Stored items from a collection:

☆ ☆ ☆ ☆

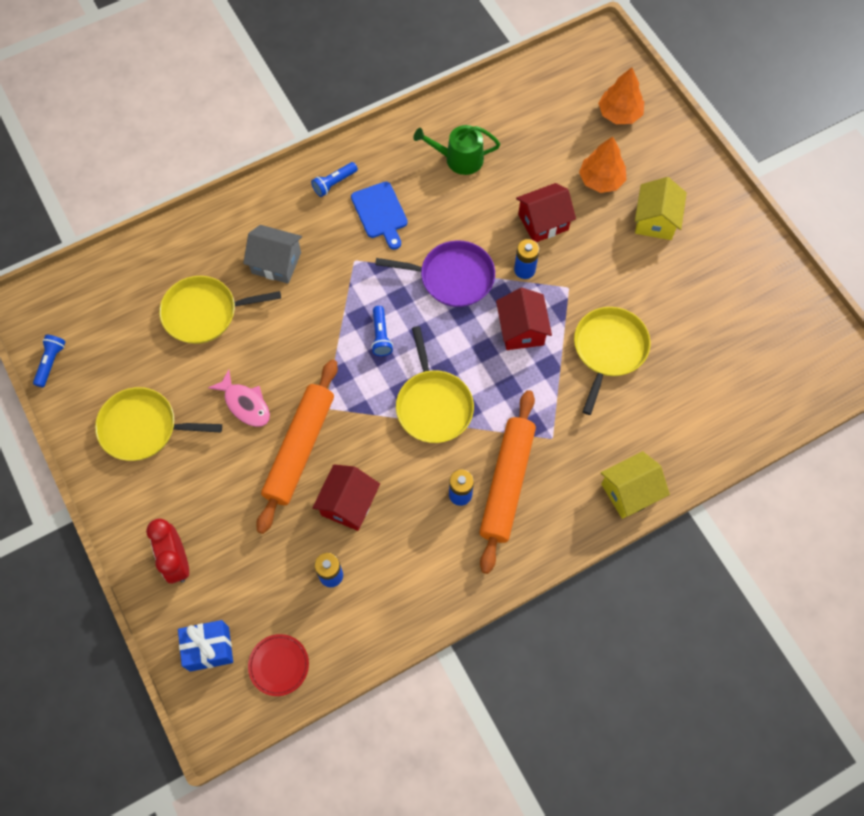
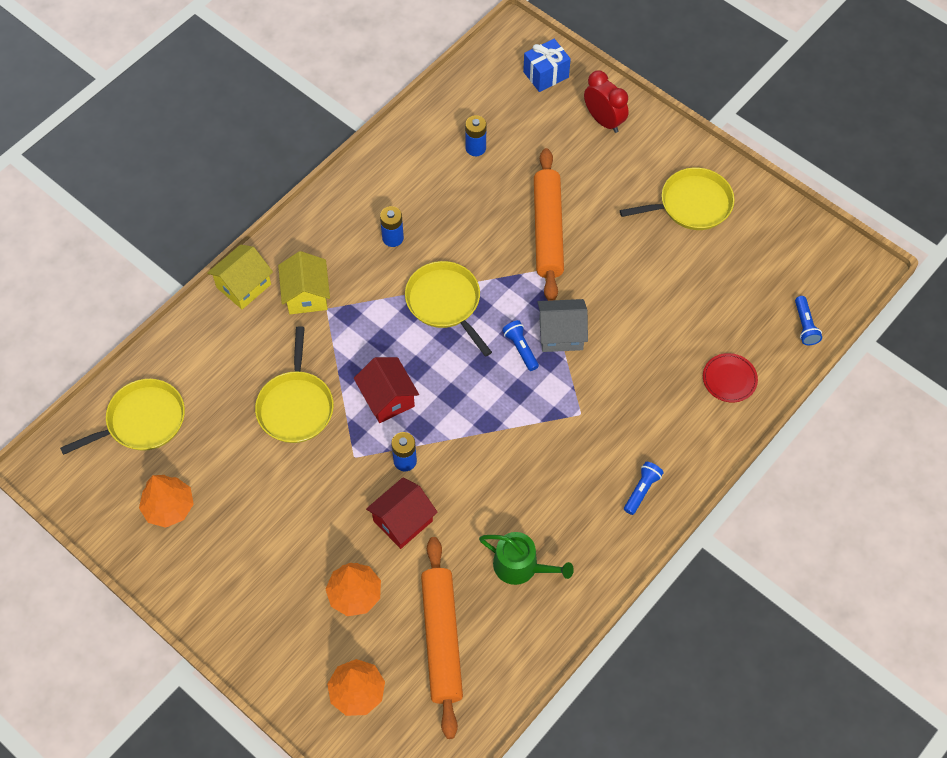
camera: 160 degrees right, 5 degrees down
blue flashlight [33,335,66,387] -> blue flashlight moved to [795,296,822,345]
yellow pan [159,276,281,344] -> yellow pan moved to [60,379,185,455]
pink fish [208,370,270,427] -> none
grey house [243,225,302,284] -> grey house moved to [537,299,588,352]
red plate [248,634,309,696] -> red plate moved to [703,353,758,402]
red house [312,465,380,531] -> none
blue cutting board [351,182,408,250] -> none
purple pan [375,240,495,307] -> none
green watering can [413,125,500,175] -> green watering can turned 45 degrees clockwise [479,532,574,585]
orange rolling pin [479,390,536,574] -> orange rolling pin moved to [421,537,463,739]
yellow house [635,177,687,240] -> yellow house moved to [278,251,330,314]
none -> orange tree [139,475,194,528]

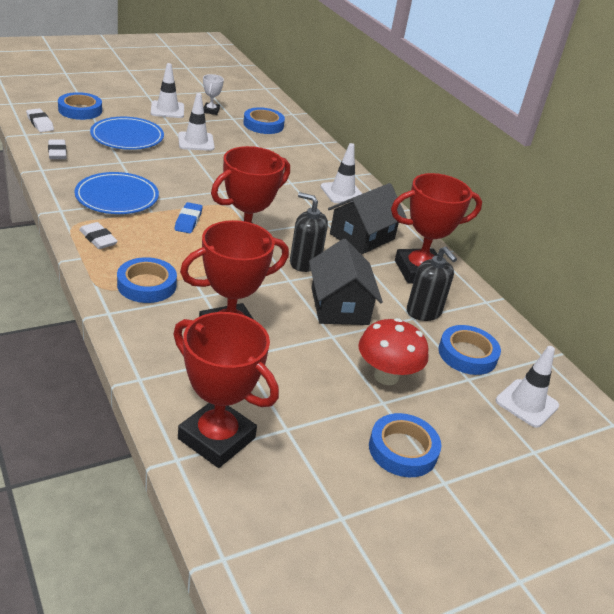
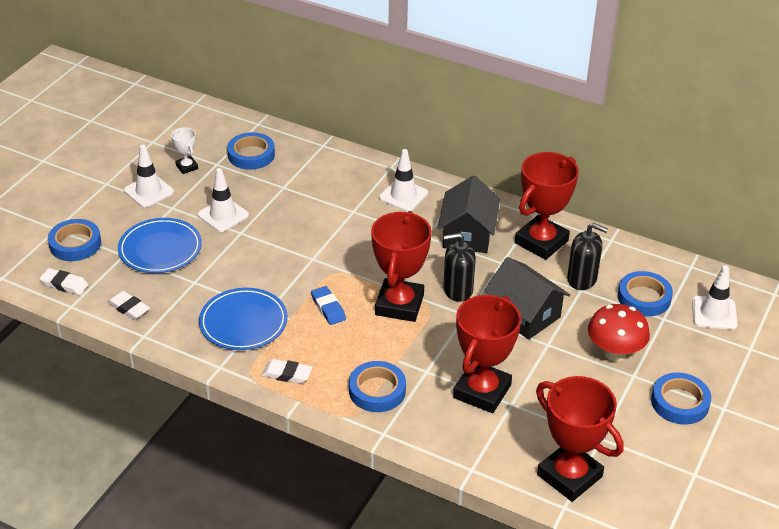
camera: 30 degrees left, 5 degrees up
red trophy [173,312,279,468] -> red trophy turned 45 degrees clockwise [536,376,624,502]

☆ ☆ ☆ ☆

Instructions for the task: What is needed is an exact copy of the lines above, from the one containing "grey house [243,225,302,284]" through the one containing "purple pan [375,240,495,307] -> none", with nothing added.

Solved exercise:
grey house [243,225,302,284] -> grey house moved to [537,299,588,352]
red plate [248,634,309,696] -> red plate moved to [703,353,758,402]
red house [312,465,380,531] -> none
blue cutting board [351,182,408,250] -> none
purple pan [375,240,495,307] -> none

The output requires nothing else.